### The task
Once the pictures are set aside, retype the remaining entries exactly.

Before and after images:
··········
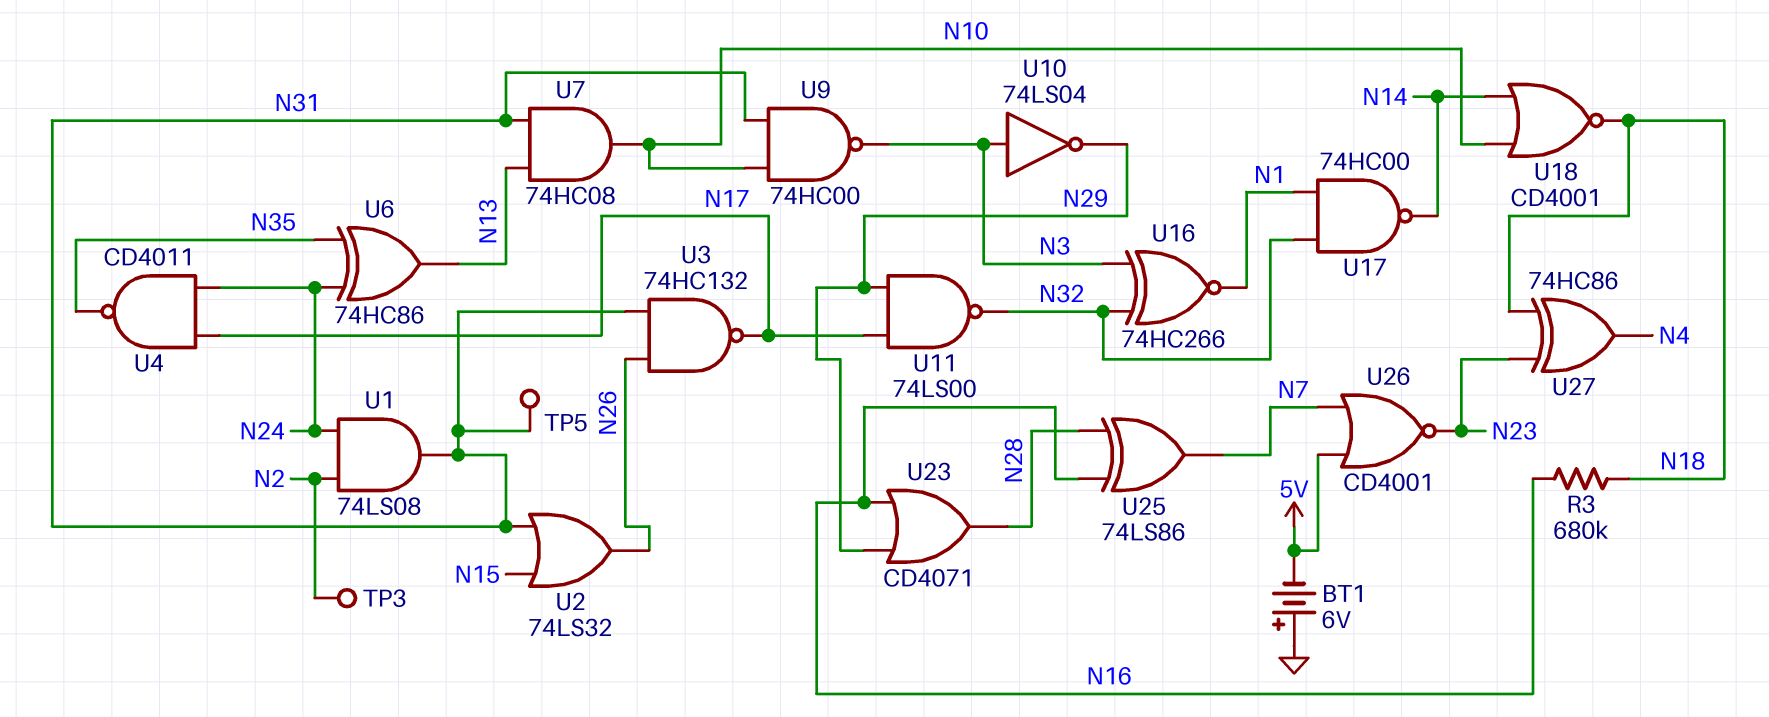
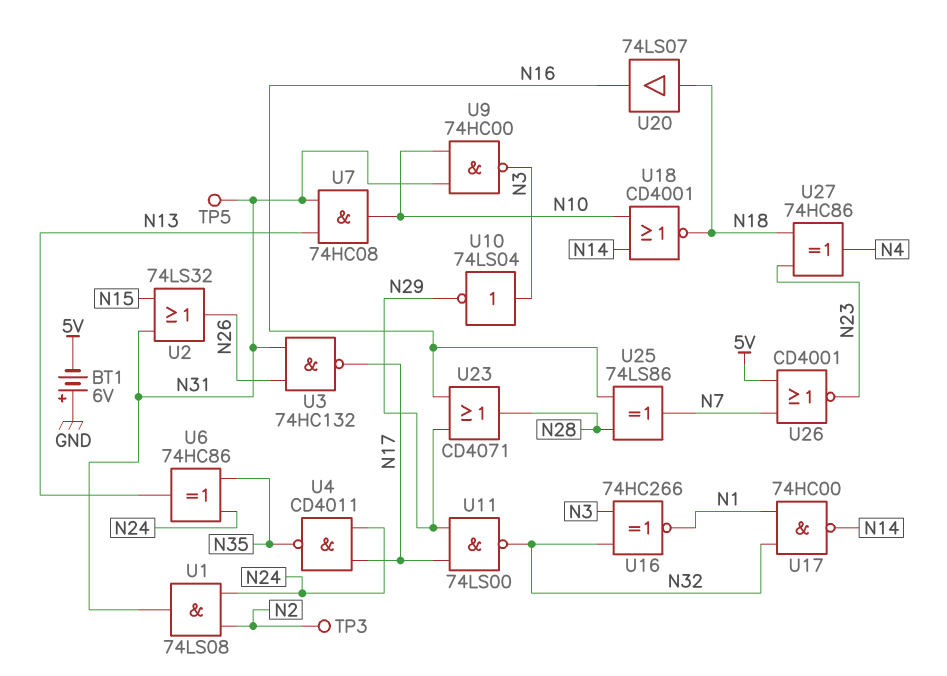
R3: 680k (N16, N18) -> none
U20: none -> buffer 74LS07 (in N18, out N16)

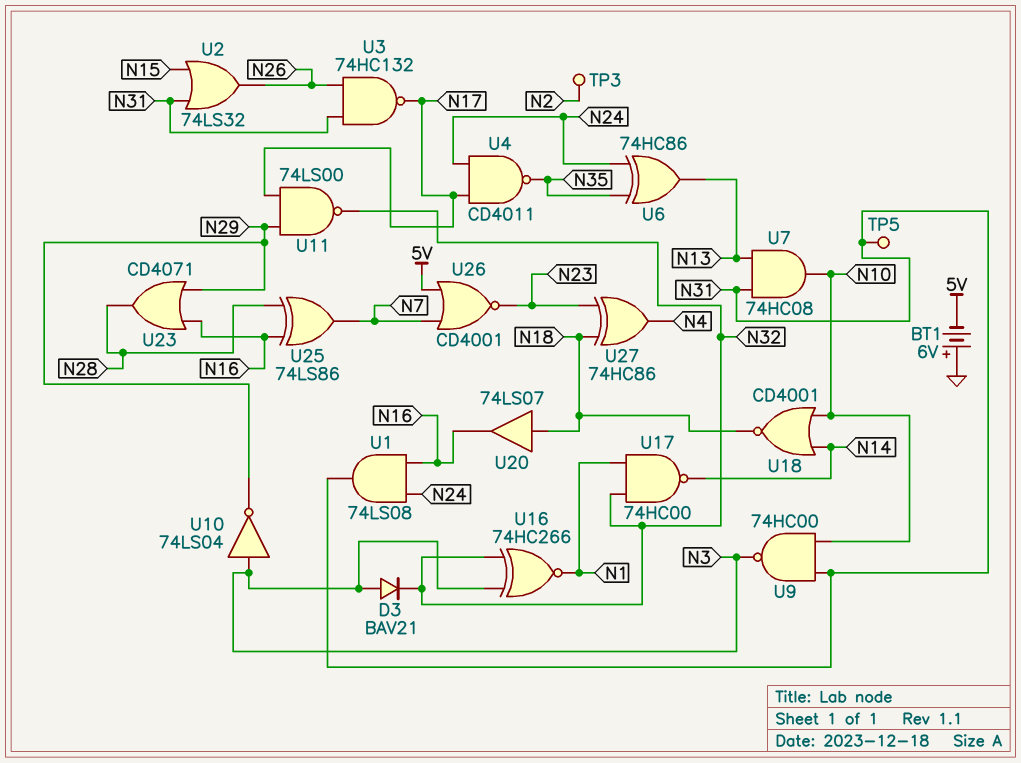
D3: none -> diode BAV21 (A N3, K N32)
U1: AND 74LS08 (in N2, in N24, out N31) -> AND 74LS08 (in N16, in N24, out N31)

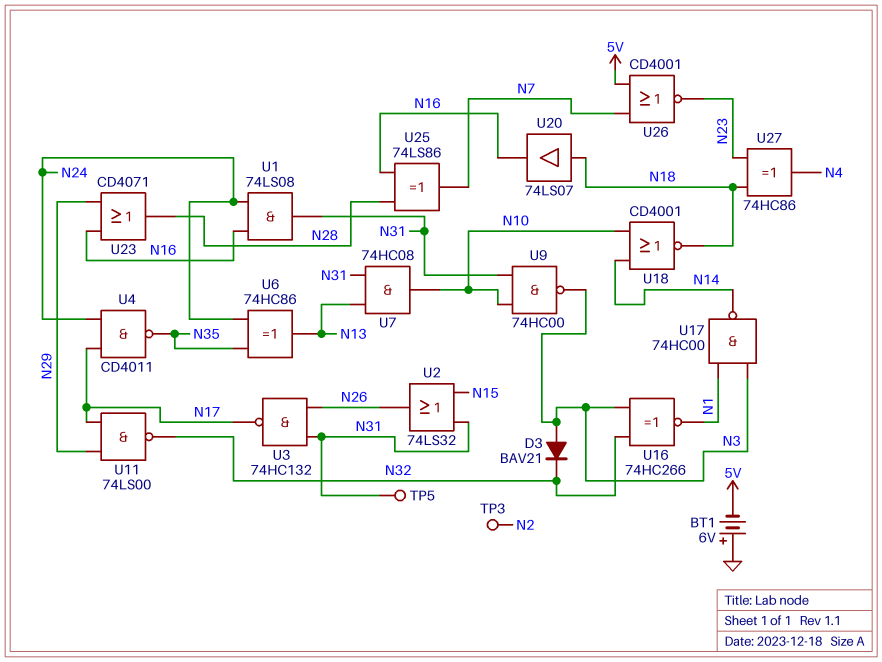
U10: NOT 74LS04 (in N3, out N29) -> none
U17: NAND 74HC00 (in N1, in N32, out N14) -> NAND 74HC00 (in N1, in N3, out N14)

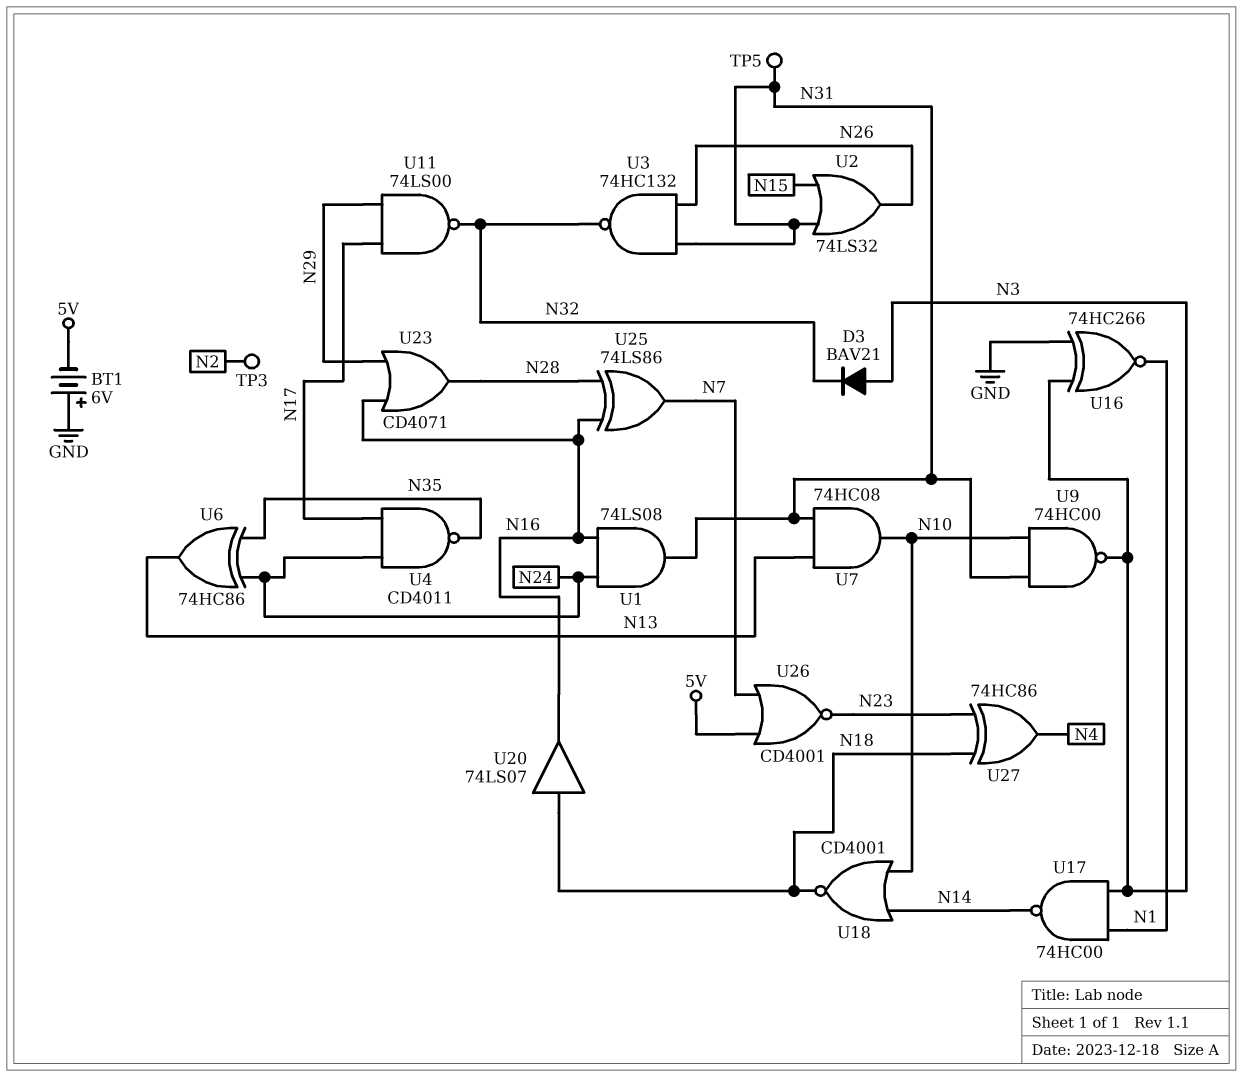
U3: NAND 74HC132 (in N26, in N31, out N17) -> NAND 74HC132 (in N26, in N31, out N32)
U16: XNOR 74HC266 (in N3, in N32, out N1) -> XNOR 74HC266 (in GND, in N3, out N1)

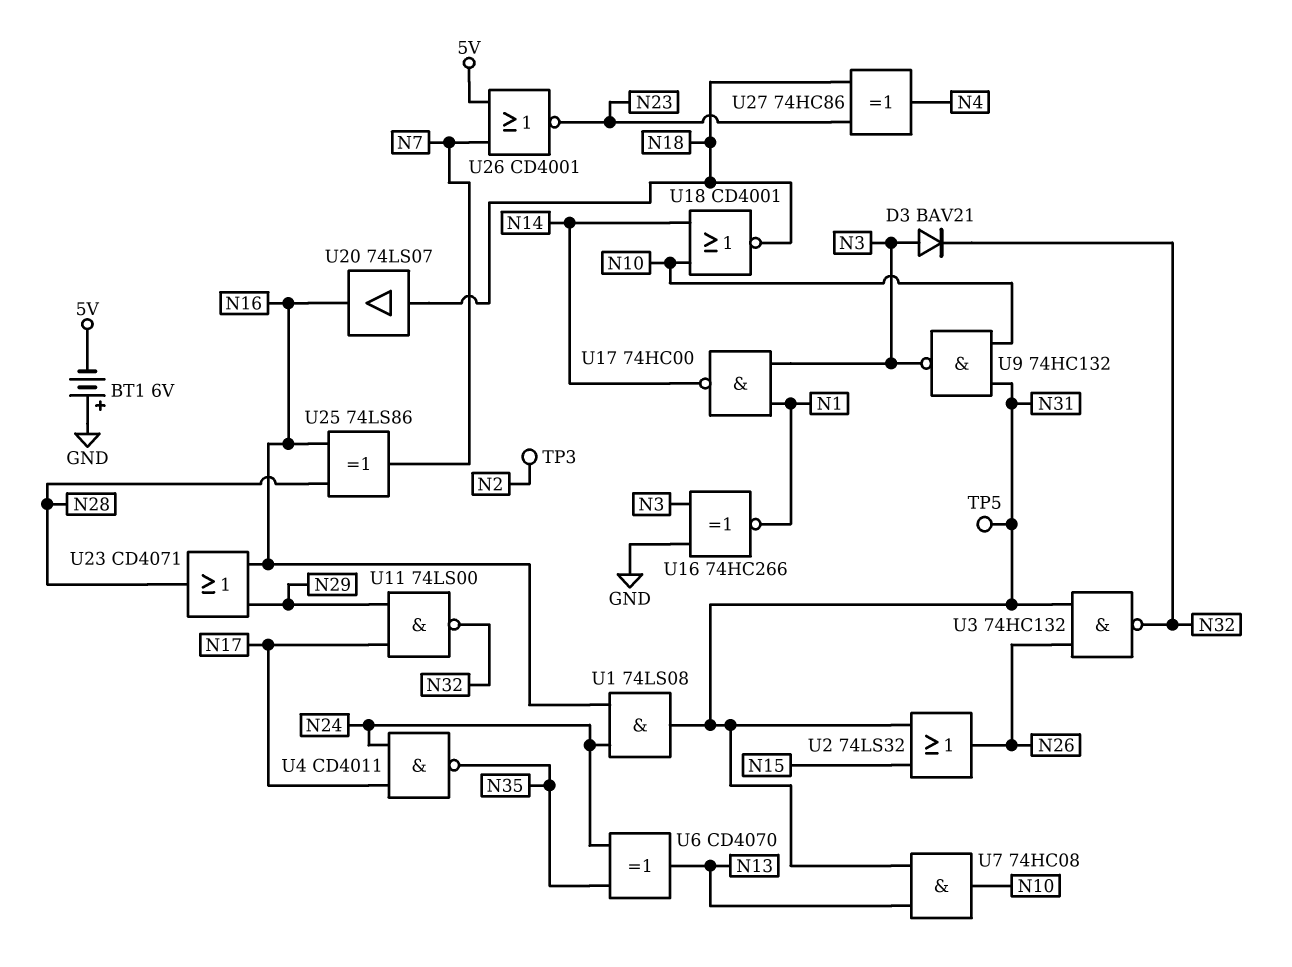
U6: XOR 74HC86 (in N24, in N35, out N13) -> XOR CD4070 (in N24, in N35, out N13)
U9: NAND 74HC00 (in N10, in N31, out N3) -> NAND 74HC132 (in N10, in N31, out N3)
··········
### Reply to the task
R3: 680k (N16, N18) -> none
U20: none -> buffer 74LS07 (in N18, out N16)

D3: none -> diode BAV21 (A N3, K N32)
U1: AND 74LS08 (in N2, in N24, out N31) -> AND 74LS08 (in N16, in N24, out N31)

U10: NOT 74LS04 (in N3, out N29) -> none
U17: NAND 74HC00 (in N1, in N32, out N14) -> NAND 74HC00 (in N1, in N3, out N14)

U3: NAND 74HC132 (in N26, in N31, out N17) -> NAND 74HC132 (in N26, in N31, out N32)
U16: XNOR 74HC266 (in N3, in N32, out N1) -> XNOR 74HC266 (in GND, in N3, out N1)

U6: XOR 74HC86 (in N24, in N35, out N13) -> XOR CD4070 (in N24, in N35, out N13)
U9: NAND 74HC00 (in N10, in N31, out N3) -> NAND 74HC132 (in N10, in N31, out N3)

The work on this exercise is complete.